▸ **What to work on**
Throughout the records below, find each line holding "minus" and copy it.

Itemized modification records

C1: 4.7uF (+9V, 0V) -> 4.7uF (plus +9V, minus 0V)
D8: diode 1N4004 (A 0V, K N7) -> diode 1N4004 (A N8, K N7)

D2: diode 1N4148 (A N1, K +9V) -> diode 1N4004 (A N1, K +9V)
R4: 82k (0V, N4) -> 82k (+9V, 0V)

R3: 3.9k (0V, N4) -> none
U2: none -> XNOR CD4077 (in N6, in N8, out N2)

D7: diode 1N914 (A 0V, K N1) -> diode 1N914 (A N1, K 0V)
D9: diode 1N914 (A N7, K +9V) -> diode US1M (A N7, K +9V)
* * *
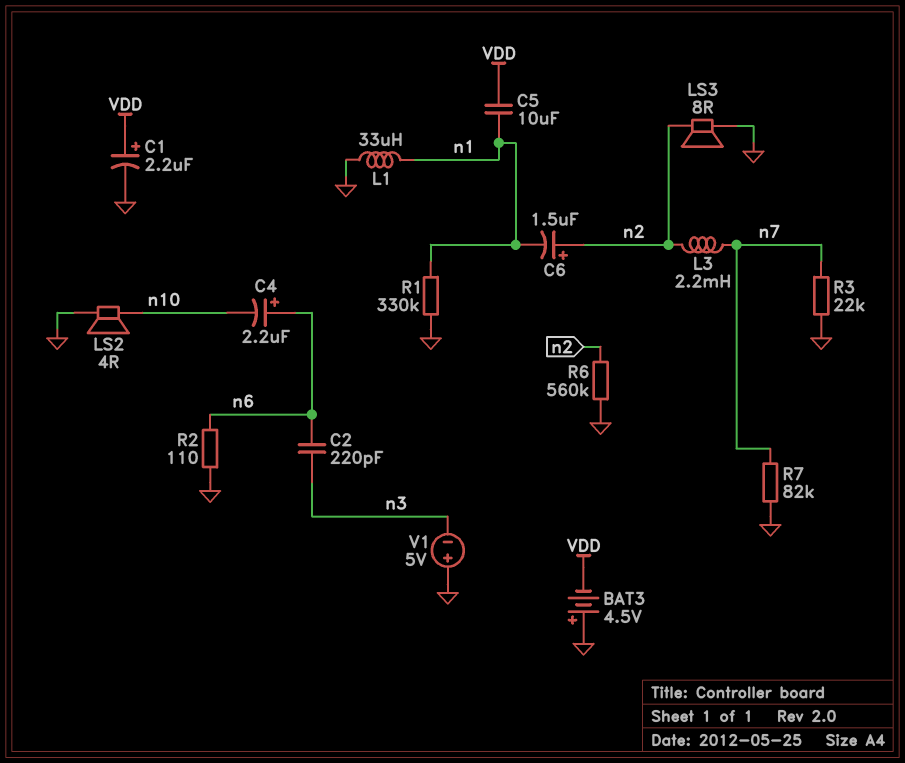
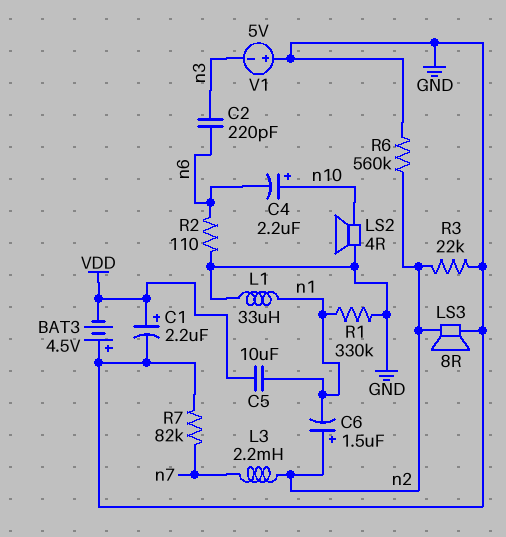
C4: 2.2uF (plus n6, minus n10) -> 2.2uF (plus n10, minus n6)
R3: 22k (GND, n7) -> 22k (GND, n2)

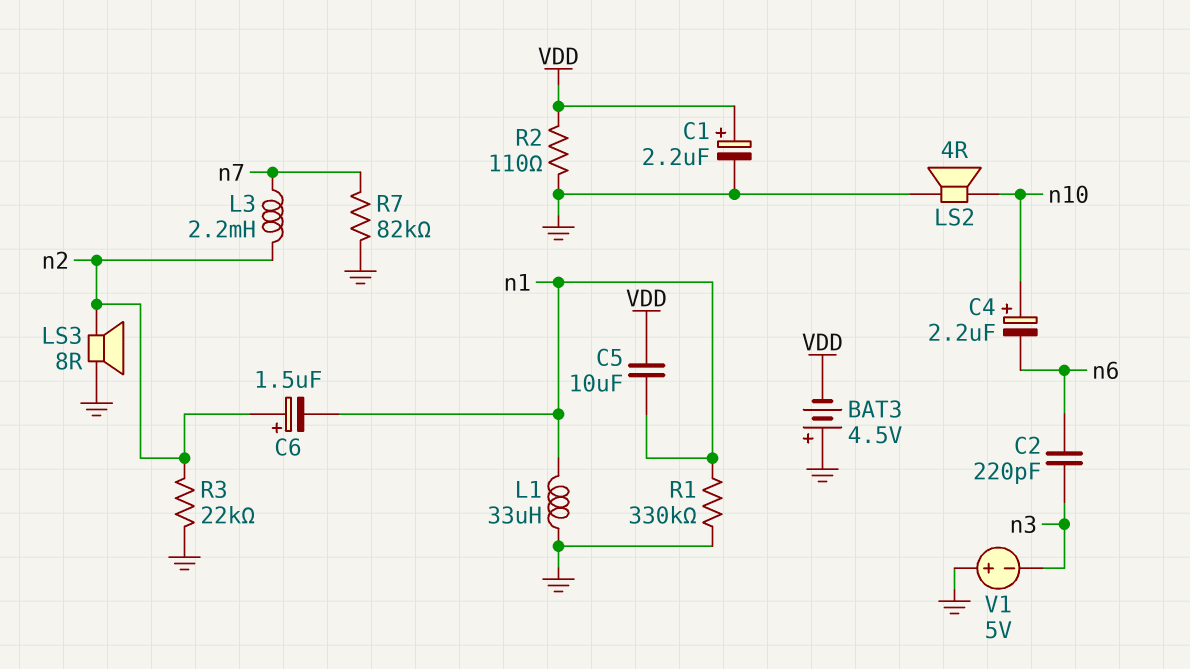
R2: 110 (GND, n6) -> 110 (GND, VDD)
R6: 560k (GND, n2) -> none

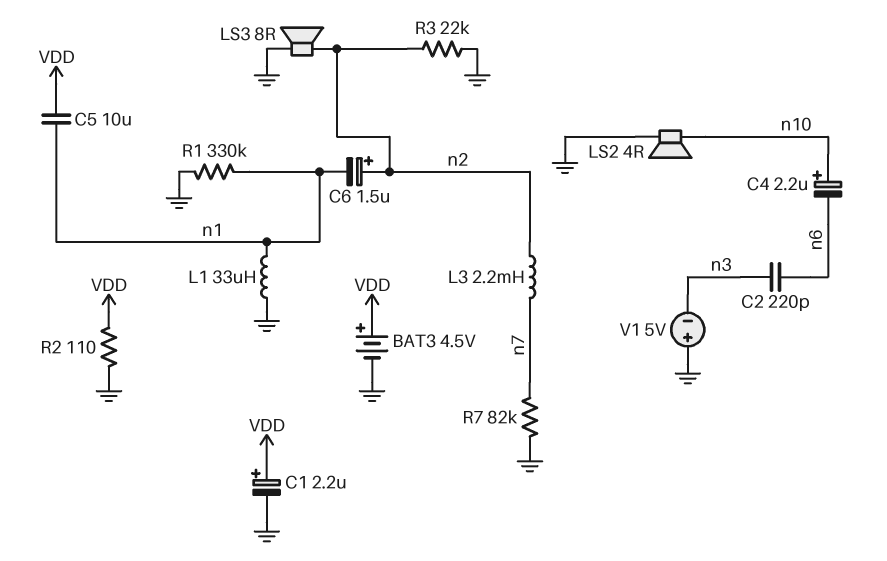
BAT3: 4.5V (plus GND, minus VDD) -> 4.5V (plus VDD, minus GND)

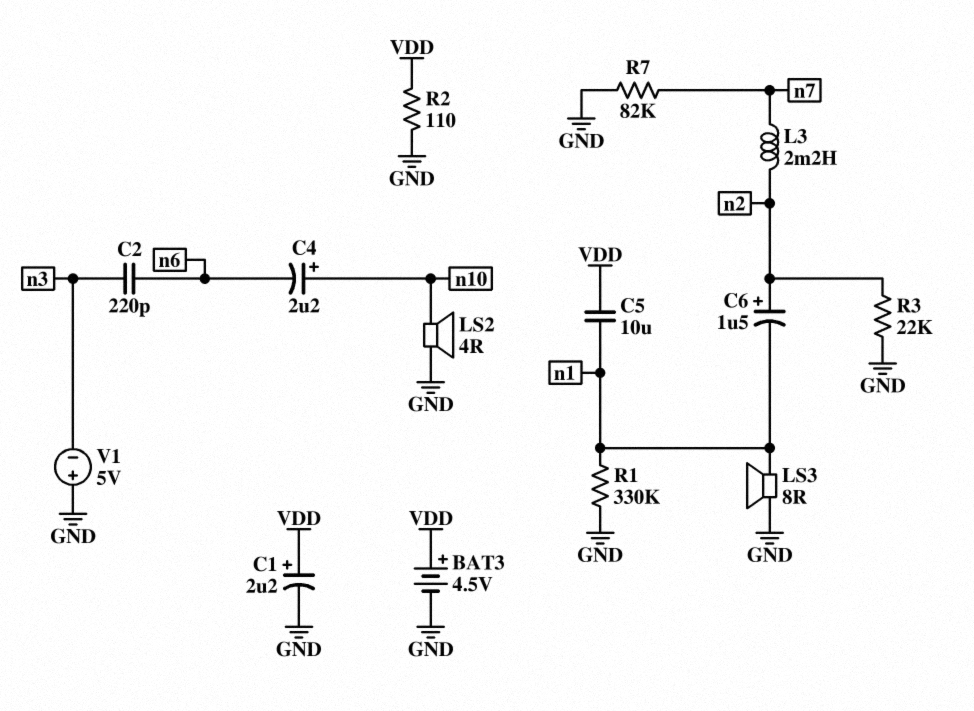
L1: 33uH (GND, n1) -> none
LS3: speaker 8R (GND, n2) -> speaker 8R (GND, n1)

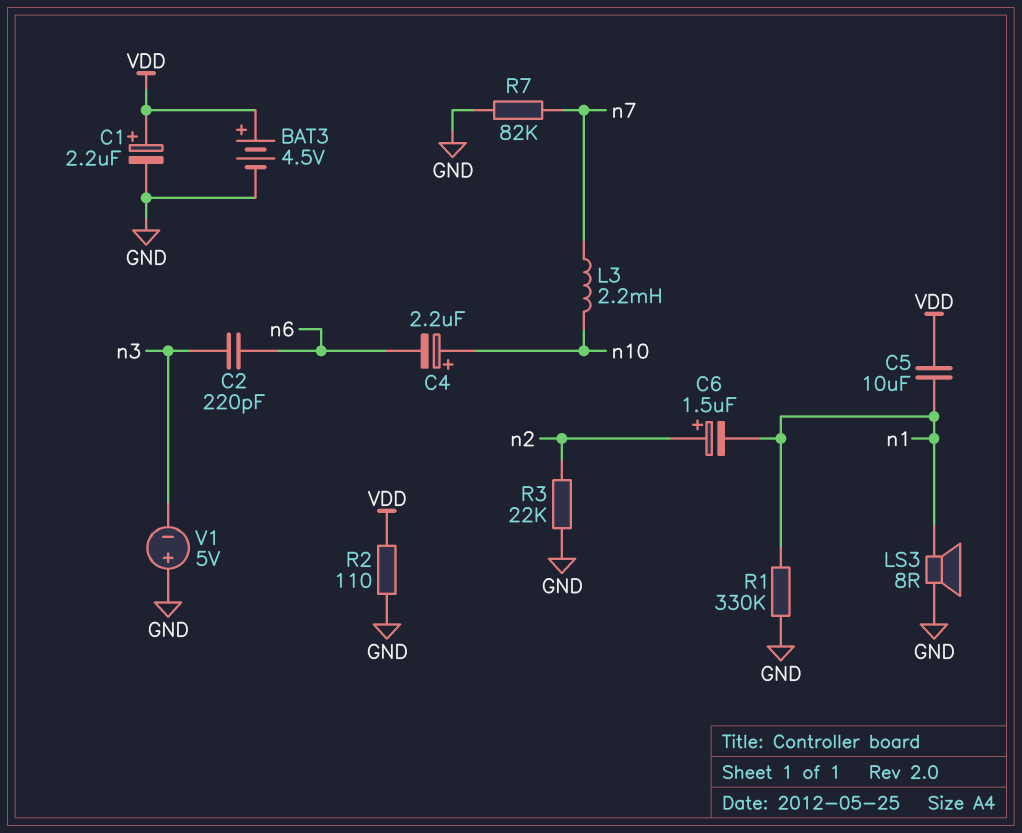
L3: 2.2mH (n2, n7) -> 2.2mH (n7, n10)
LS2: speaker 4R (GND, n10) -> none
* * *
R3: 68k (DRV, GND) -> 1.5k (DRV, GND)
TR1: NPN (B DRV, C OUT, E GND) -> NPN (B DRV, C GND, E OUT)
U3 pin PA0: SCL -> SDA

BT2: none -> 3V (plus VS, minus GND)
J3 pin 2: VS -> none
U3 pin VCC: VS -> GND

▸ **Solution for this task**
C1: 4.7uF (+9V, 0V) -> 4.7uF (plus +9V, minus 0V)
C4: 2.2uF (plus n6, minus n10) -> 2.2uF (plus n10, minus n6)
BAT3: 4.5V (plus GND, minus VDD) -> 4.5V (plus VDD, minus GND)
BT2: none -> 3V (plus VS, minus GND)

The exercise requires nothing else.